● Problem statement
Look through the data below and extract, unchanged, the lines from the one that contains "(193, 578) = (351, 384): brown" to the one that contains "(566, 540) = (852, 422): purple", both included.

● Record set
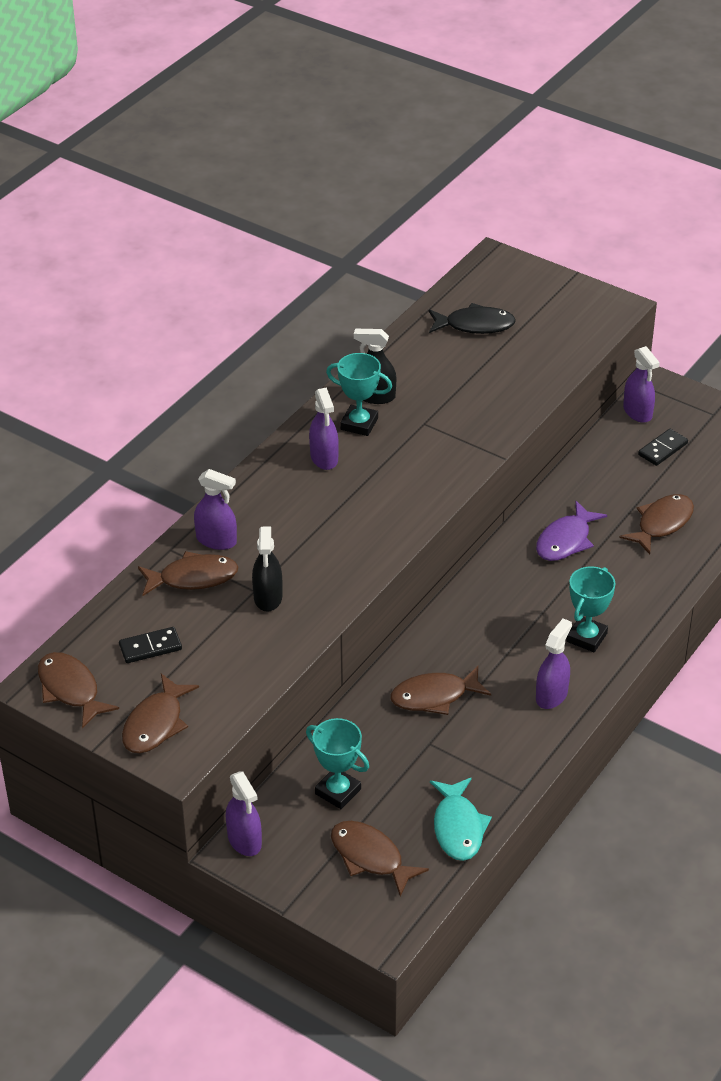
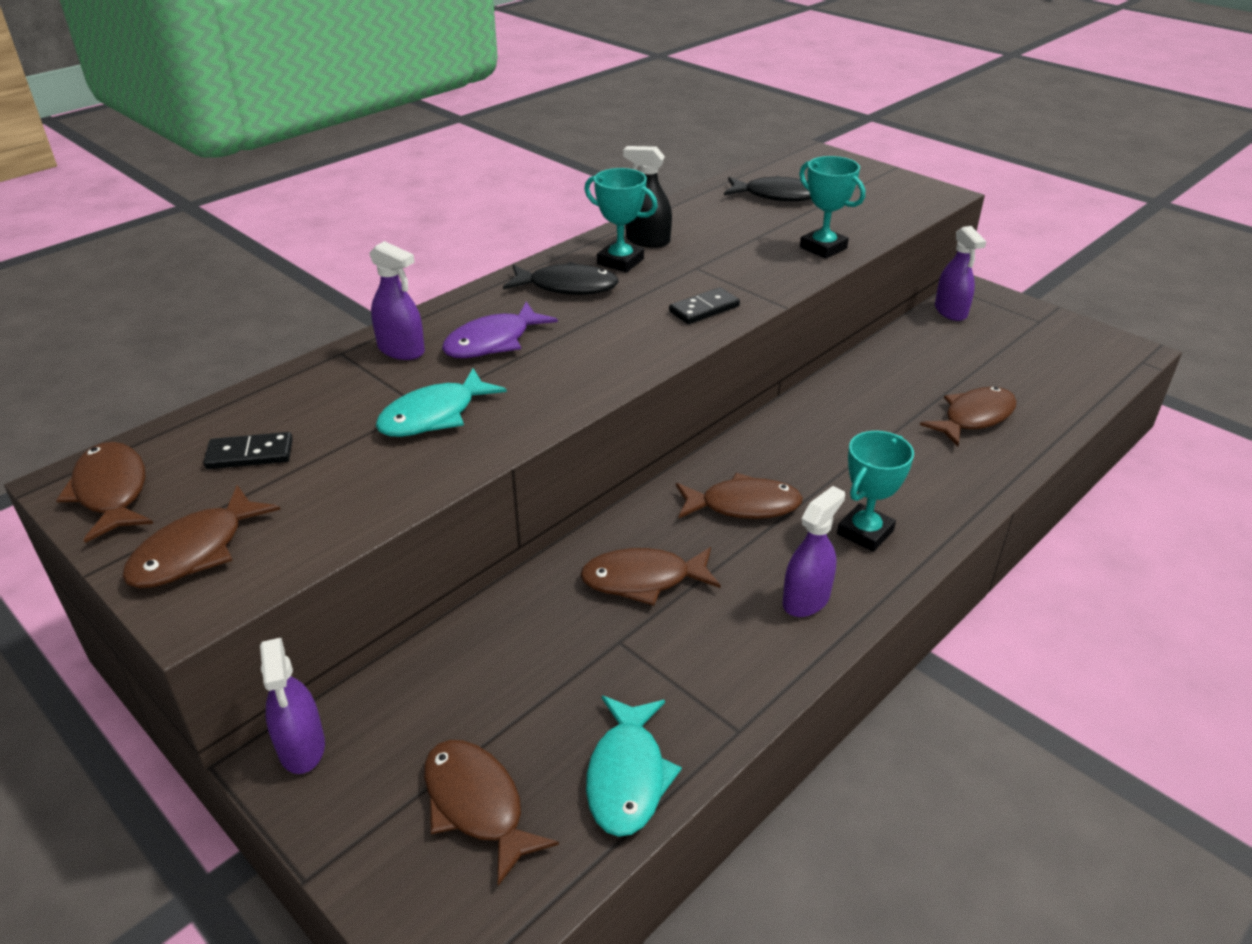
camera: 10 degrees right, 5 degrees down
(193, 578) = (351, 384): brown fish -> brown fish (743, 505)
(268, 597) = (434, 415): black spray bottle -> turquoise fish
(324, 458) = (567, 287): purple spray bottle -> black fish
(338, 791) = (466, 692): turquoise trophy -> turquoise trophy (823, 248)
(566, 540) = (852, 422): purple fish -> purple fish (493, 342)
(662, 449) = (978, 346): black domino -> black domino (704, 309)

● Written solution
(193, 578) = (351, 384): brown fish -> brown fish (743, 505)
(268, 597) = (434, 415): black spray bottle -> turquoise fish
(324, 458) = (567, 287): purple spray bottle -> black fish
(338, 791) = (466, 692): turquoise trophy -> turquoise trophy (823, 248)
(566, 540) = (852, 422): purple fish -> purple fish (493, 342)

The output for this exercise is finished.